**What the exercise asks:**
Print the range of lines that opens with the line containing "red tile L10 level 2 -> none" and closes with the last line of the listing. Include both ends; print nothing more.

"""

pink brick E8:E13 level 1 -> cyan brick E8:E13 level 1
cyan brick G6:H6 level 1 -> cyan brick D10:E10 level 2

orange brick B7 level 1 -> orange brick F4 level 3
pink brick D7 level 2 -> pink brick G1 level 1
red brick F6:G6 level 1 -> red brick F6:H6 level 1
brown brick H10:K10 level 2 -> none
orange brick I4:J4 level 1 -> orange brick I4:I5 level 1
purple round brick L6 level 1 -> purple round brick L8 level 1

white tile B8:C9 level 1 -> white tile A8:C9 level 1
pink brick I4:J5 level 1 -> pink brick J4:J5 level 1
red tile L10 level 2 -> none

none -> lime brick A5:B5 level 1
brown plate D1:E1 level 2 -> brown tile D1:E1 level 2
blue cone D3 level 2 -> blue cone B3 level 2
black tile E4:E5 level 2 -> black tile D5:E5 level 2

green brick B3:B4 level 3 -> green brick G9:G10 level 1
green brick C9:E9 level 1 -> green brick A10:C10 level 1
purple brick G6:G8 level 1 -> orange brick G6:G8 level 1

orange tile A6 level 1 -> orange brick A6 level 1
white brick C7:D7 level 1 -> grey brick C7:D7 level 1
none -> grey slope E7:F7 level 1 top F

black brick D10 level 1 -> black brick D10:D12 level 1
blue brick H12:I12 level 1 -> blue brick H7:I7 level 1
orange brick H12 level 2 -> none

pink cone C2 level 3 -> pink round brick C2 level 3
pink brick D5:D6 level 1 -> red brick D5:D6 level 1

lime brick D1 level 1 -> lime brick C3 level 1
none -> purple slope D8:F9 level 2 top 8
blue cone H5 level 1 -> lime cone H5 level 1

"""

**Output of the task:**
red tile L10 level 2 -> none

none -> lime brick A5:B5 level 1
brown plate D1:E1 level 2 -> brown tile D1:E1 level 2
blue cone D3 level 2 -> blue cone B3 level 2
black tile E4:E5 level 2 -> black tile D5:E5 level 2

green brick B3:B4 level 3 -> green brick G9:G10 level 1
green brick C9:E9 level 1 -> green brick A10:C10 level 1
purple brick G6:G8 level 1 -> orange brick G6:G8 level 1

orange tile A6 level 1 -> orange brick A6 level 1
white brick C7:D7 level 1 -> grey brick C7:D7 level 1
none -> grey slope E7:F7 level 1 top F

black brick D10 level 1 -> black brick D10:D12 level 1
blue brick H12:I12 level 1 -> blue brick H7:I7 level 1
orange brick H12 level 2 -> none

pink cone C2 level 3 -> pink round brick C2 level 3
pink brick D5:D6 level 1 -> red brick D5:D6 level 1

lime brick D1 level 1 -> lime brick C3 level 1
none -> purple slope D8:F9 level 2 top 8
blue cone H5 level 1 -> lime cone H5 level 1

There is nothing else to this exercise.